◆ **Aim of the task**: Please repeat the whole listing exactly, but leave out any picture it holds.

◆ **Data extract**:
- Opening Delimiter -

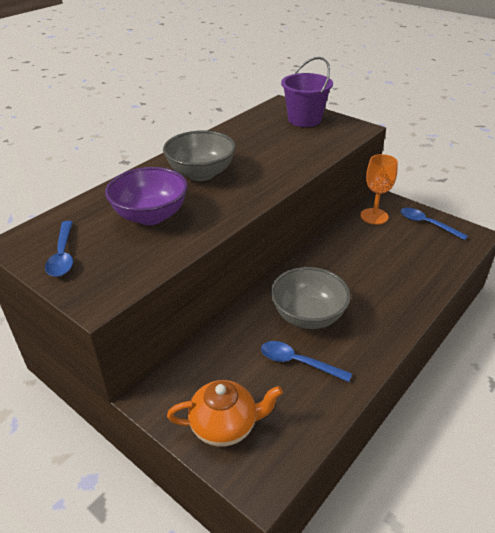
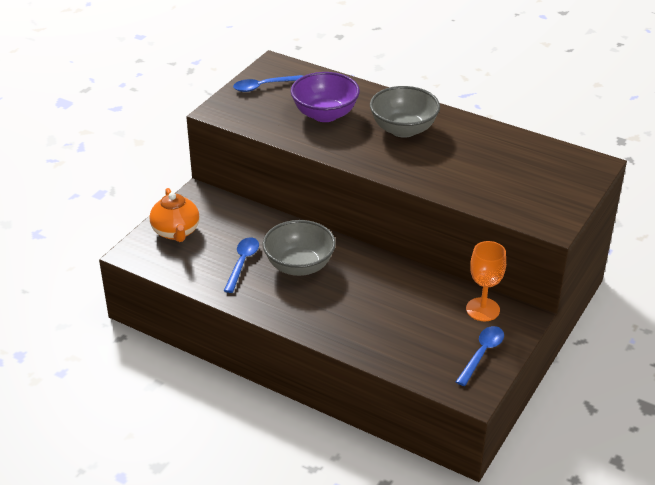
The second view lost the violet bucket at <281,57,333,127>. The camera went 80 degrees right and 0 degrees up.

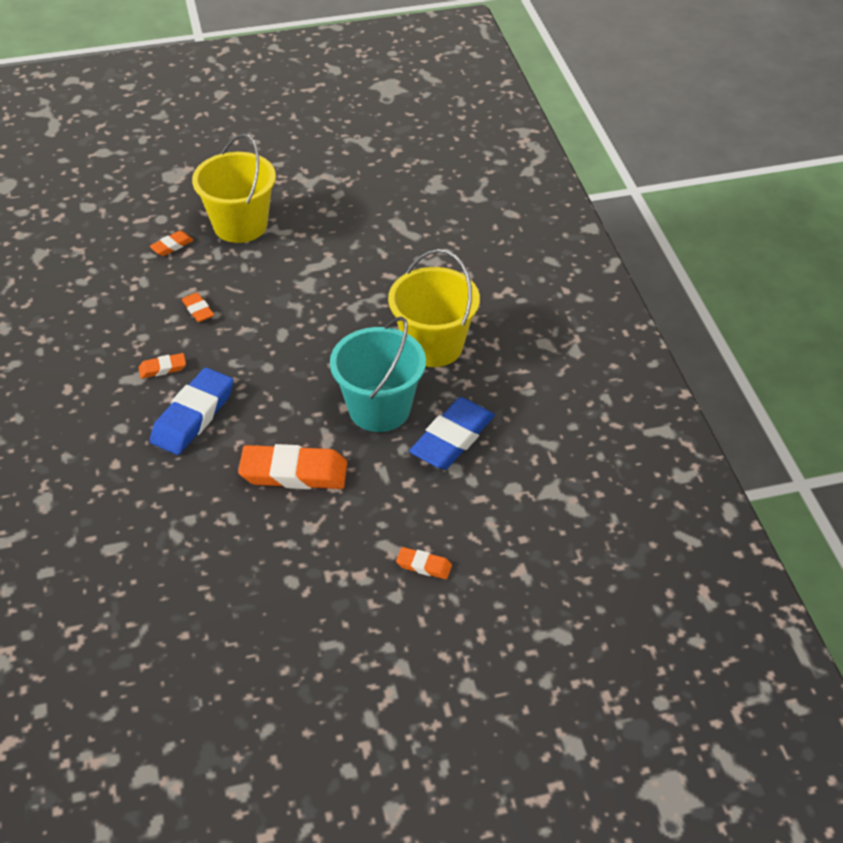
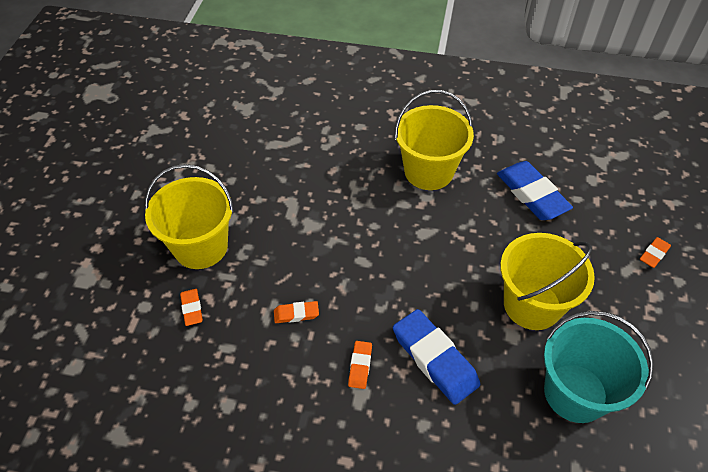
The teal bucket ended up elsewhere, having gone from <330,316,426,432> to <544,311,654,423>. Where the orange-coloured gum eraser stood at <238,444,347,489>, the yellow bucket came to stand at <500,233,595,330>. The camera went 65 degrees left and 5 degrees up.

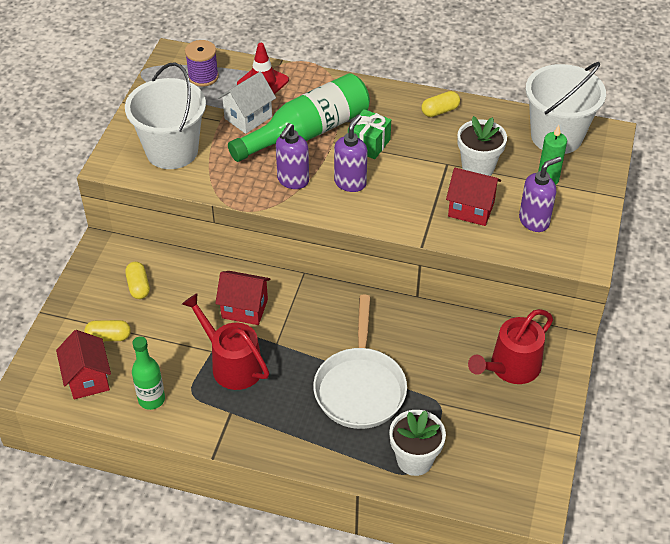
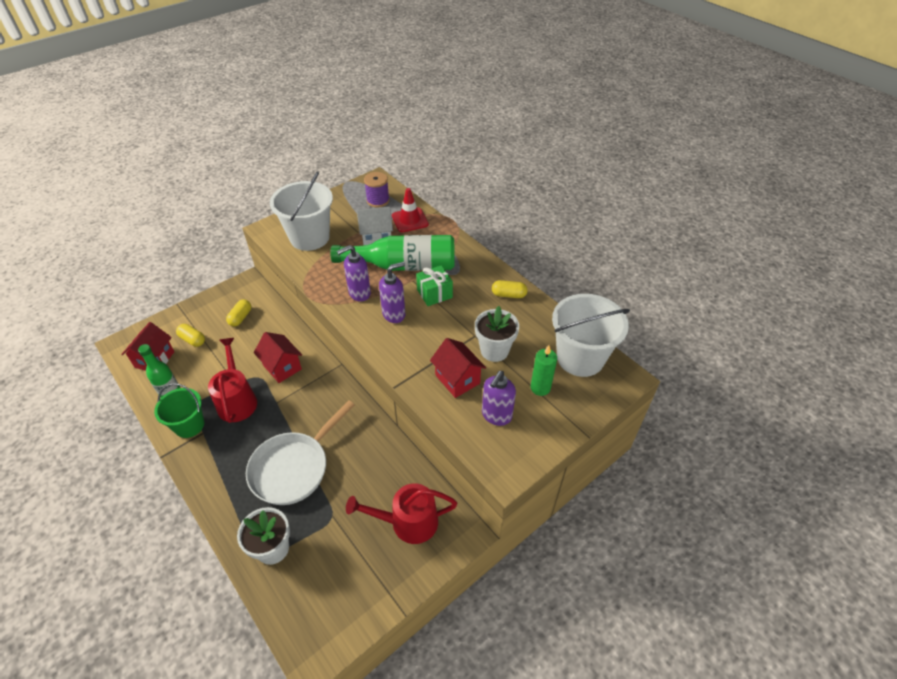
The second view gained the emerald bucket at <154,383,204,438>. The violet pump bottle at <519,157,561,232> ended up facing another way, 120 degrees clockwise from before. The camera went 35 degrees right and 0 degrees up.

- Closing Delimiter -

◆ **Exercise output**:
The second view lost the violet bucket at <281,57,333,127>. The camera went 80 degrees right and 0 degrees up.

The teal bucket ended up elsewhere, having gone from <330,316,426,432> to <544,311,654,423>. Where the orange-coloured gum eraser stood at <238,444,347,489>, the yellow bucket came to stand at <500,233,595,330>. The camera went 65 degrees left and 5 degrees up.

The second view gained the emerald bucket at <154,383,204,438>. The violet pump bottle at <519,157,561,232> ended up facing another way, 120 degrees clockwise from before. The camera went 35 degrees right and 0 degrees up.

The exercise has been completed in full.